[EXERCISE DESCRIPTION] Across the data below, how many lines have the word "ECHO" in them? Respond with the number alone.

───── EXERCISE MATERIAL

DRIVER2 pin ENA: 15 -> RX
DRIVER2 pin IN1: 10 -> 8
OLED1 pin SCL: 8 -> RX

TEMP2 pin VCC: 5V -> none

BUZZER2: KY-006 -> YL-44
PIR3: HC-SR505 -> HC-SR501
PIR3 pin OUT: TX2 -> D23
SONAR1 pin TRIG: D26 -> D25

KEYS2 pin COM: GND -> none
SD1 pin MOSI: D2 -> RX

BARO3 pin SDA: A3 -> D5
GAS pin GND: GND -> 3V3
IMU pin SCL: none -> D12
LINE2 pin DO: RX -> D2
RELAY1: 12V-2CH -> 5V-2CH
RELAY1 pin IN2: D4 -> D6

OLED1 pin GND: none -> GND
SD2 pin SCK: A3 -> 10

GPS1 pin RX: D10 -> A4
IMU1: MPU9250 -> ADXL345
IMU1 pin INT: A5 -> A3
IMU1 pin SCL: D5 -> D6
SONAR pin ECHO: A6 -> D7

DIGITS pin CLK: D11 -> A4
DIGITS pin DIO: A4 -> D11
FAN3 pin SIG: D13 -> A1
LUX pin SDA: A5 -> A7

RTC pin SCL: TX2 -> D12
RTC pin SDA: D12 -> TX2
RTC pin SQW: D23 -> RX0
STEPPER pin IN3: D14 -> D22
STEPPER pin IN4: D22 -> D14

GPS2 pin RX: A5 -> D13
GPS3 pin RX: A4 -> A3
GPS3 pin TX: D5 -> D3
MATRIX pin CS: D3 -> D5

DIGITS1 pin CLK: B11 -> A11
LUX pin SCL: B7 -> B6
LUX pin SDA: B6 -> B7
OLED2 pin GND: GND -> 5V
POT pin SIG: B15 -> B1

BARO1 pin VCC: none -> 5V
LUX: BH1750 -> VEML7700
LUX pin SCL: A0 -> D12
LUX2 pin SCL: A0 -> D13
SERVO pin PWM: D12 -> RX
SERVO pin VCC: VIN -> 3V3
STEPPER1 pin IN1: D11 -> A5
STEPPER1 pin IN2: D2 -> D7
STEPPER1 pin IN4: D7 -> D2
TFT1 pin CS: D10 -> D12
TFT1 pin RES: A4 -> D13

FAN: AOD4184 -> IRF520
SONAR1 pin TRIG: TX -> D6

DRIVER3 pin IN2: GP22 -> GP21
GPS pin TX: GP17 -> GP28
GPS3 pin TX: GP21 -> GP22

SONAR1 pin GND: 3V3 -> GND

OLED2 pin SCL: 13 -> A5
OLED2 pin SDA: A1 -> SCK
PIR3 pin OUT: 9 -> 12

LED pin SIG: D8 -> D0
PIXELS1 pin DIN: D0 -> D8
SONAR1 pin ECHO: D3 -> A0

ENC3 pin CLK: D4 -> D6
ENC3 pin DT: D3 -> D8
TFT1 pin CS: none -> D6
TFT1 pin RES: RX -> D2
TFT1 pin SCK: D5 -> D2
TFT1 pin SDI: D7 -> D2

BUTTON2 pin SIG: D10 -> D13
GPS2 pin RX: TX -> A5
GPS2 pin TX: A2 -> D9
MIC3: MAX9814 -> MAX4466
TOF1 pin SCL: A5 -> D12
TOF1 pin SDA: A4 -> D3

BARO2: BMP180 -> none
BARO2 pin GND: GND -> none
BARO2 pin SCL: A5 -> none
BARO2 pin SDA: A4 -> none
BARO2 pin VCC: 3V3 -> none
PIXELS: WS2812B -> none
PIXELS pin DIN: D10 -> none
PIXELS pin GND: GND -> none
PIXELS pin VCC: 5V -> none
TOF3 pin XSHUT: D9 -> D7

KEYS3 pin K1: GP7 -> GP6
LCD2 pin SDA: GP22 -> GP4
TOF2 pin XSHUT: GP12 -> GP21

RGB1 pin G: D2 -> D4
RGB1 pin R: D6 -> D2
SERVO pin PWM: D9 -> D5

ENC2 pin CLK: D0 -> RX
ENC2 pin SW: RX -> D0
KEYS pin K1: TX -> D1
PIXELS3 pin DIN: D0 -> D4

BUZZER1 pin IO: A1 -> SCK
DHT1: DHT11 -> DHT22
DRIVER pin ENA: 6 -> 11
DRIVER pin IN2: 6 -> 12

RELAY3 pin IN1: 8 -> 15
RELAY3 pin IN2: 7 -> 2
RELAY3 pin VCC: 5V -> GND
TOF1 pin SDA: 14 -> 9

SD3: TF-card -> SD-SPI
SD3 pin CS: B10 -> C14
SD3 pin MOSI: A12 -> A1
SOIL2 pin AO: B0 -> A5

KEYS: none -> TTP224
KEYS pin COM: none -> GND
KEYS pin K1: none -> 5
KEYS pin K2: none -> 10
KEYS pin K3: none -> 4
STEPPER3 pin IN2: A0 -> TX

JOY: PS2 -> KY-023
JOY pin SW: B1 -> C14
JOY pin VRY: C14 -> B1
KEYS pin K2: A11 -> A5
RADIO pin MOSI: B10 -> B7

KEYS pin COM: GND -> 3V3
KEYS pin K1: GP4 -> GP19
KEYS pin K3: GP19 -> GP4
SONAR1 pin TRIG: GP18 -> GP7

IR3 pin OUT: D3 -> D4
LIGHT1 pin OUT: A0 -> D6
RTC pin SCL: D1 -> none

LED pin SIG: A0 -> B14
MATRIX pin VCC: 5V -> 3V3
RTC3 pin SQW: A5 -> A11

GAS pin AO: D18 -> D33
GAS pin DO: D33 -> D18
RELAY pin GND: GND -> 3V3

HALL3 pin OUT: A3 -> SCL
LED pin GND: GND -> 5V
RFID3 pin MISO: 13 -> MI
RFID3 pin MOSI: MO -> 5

──────────

[EXERCISE RESPONSE] 2